## Instructions for the task:
Exactly as written, transcribe the data from its opening line through the line containing "R18: 1.8k (N30, U5/PA1) -> 390 (N30, U5/PA1)". Leave every picture out.

[Source data]
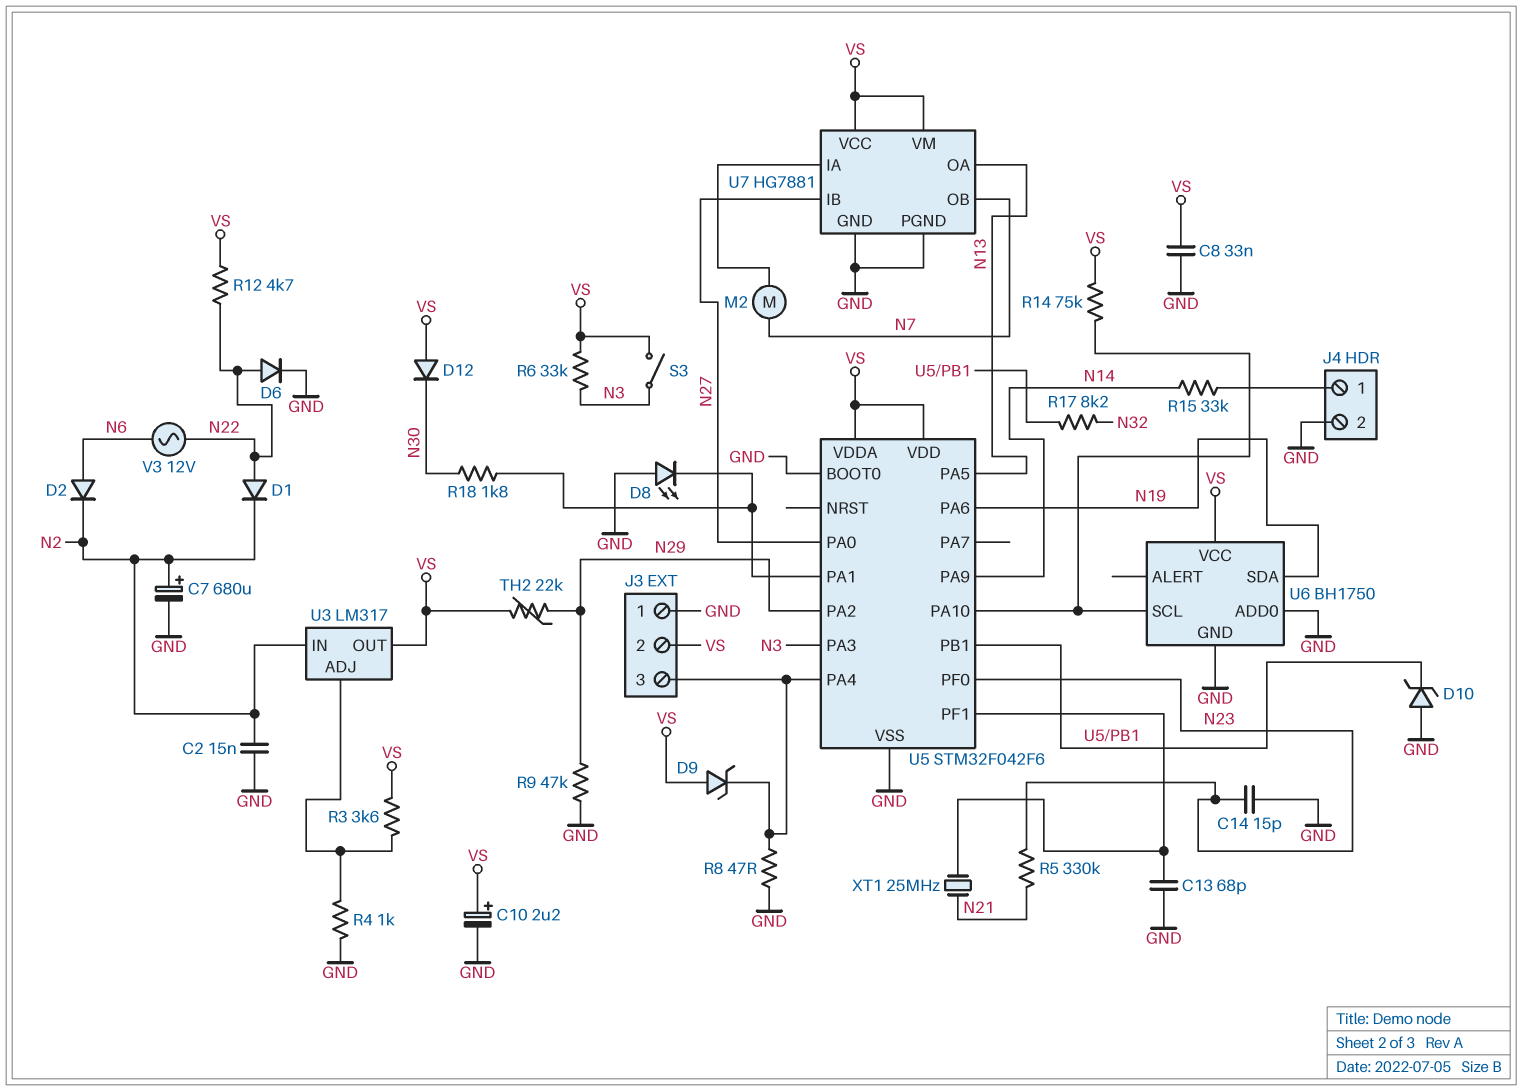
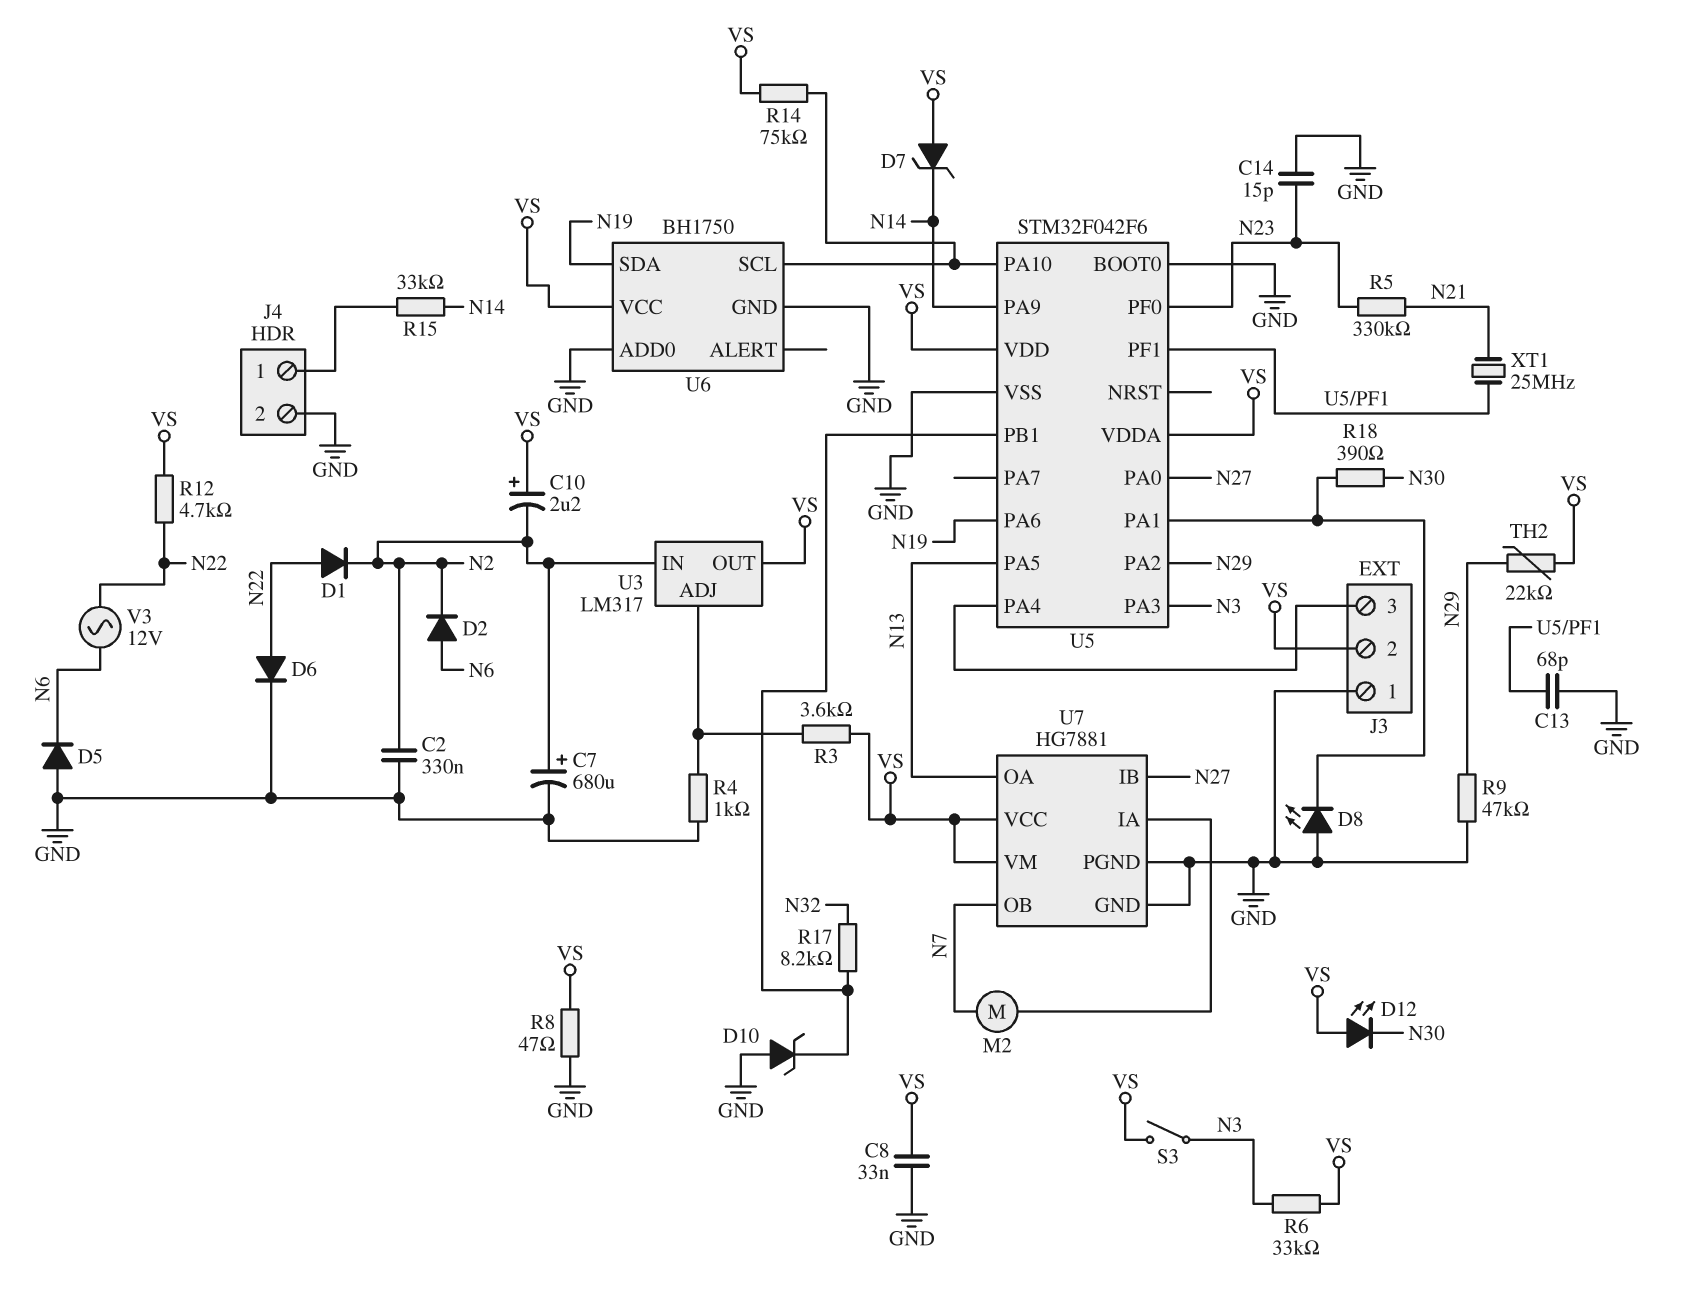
C2: 15nF (GND, N2) -> 330nF (GND, N2)
C10: 2.2uF (plus VS, minus GND) -> 2.2uF (plus VS, minus N2)
D5: none -> diode (A GND, K N6)
D7: none -> zener (A VS, K N14)
D9: zener (A VS, K J3/3) -> none
D12: diode (A VS, K N30) -> LED (A VS, K N30)
R8: 47 (GND, J3/3) -> 47 (GND, VS)
R18: 1.8k (N30, U5/PA1) -> 390 (N30, U5/PA1)

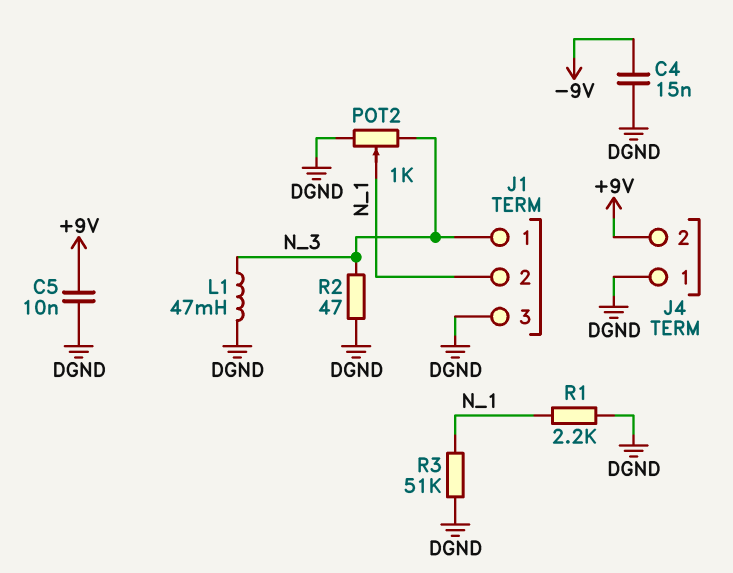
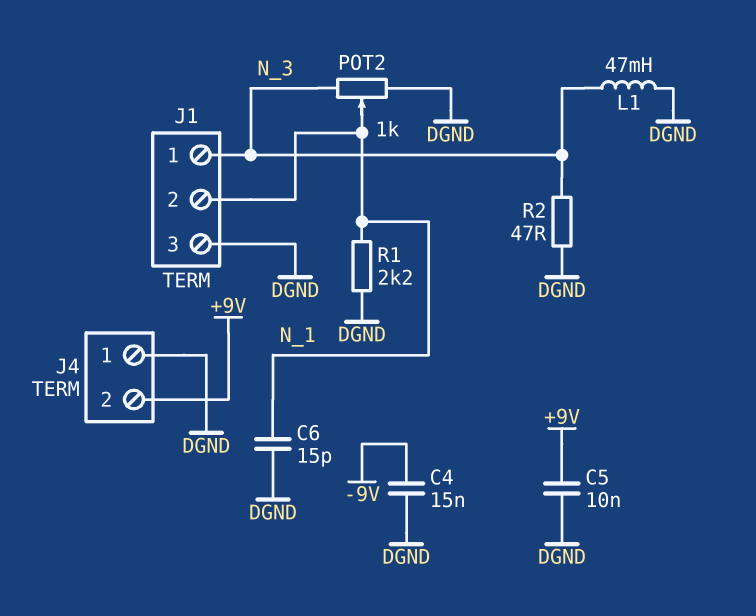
C6: none -> 15pF (DGND, N_1)
R3: 51k (DGND, N_1) -> none

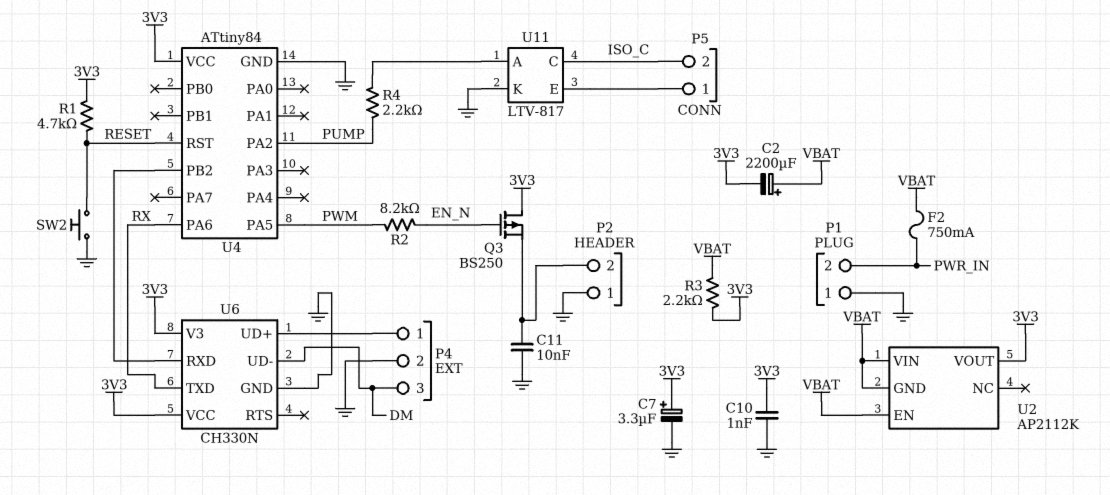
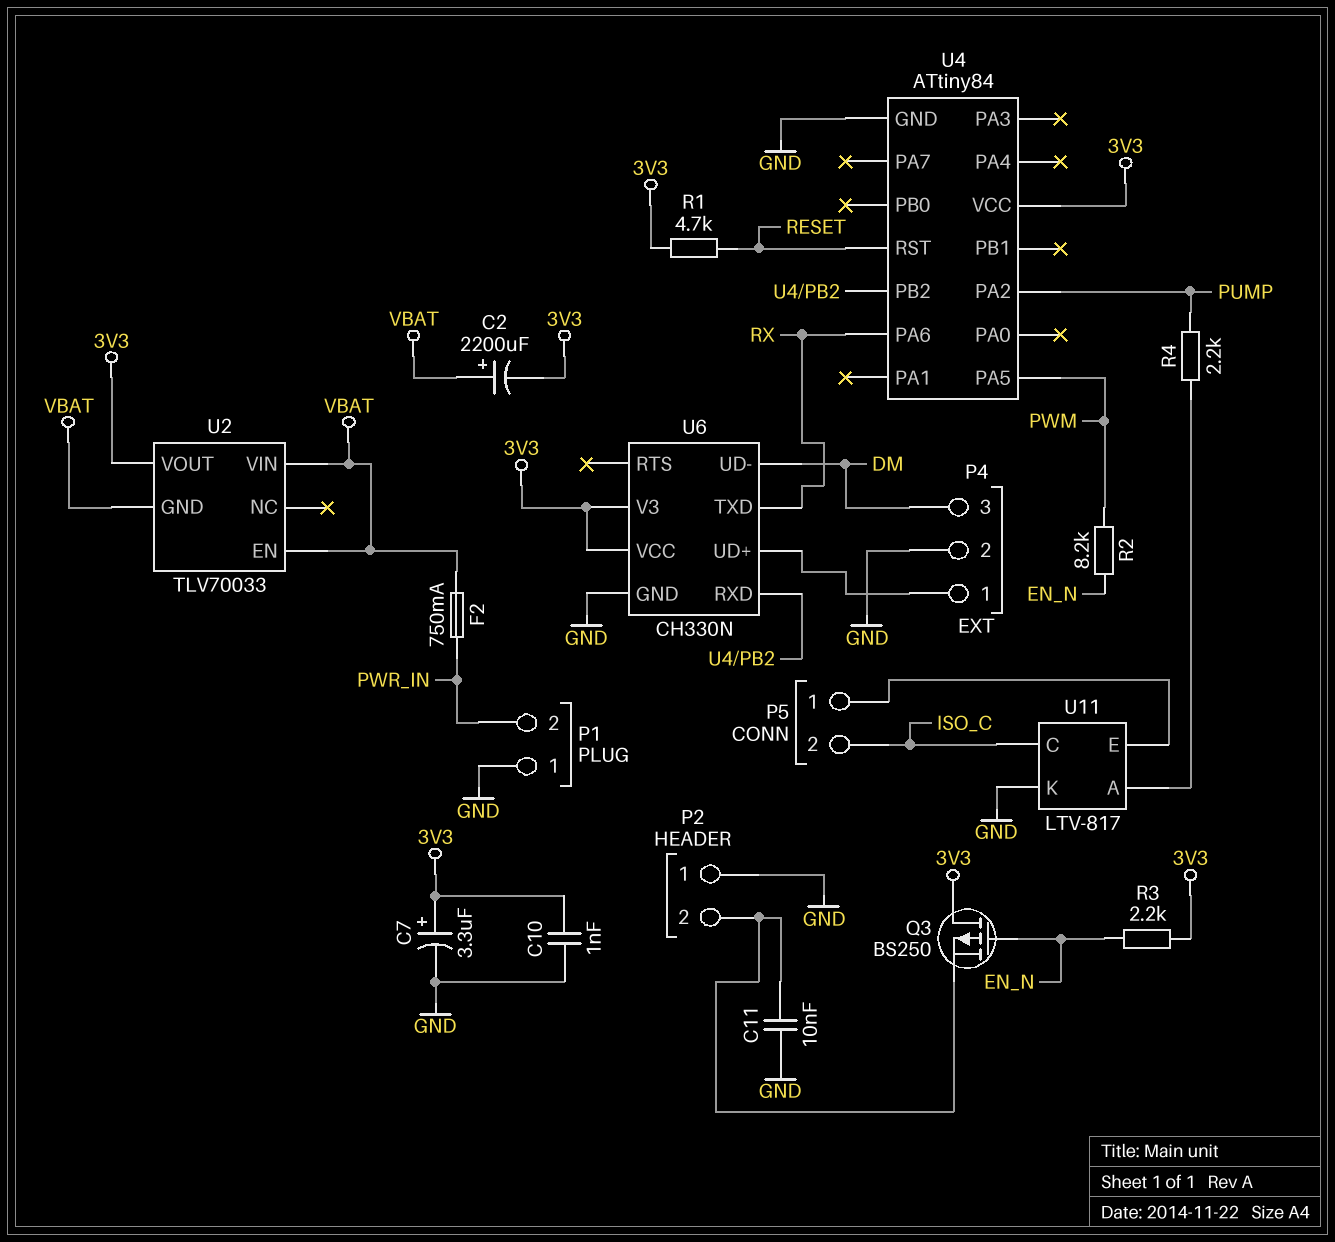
R3: 2.2k (3V3, VBAT) -> 2.2k (3V3, EN_N)
SW2: button (GND, RESET) -> none
U2: AP2112K -> TLV70033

## Result:
C2: 15nF (GND, N2) -> 330nF (GND, N2)
C10: 2.2uF (plus VS, minus GND) -> 2.2uF (plus VS, minus N2)
D5: none -> diode (A GND, K N6)
D7: none -> zener (A VS, K N14)
D9: zener (A VS, K J3/3) -> none
D12: diode (A VS, K N30) -> LED (A VS, K N30)
R8: 47 (GND, J3/3) -> 47 (GND, VS)
R18: 1.8k (N30, U5/PA1) -> 390 (N30, U5/PA1)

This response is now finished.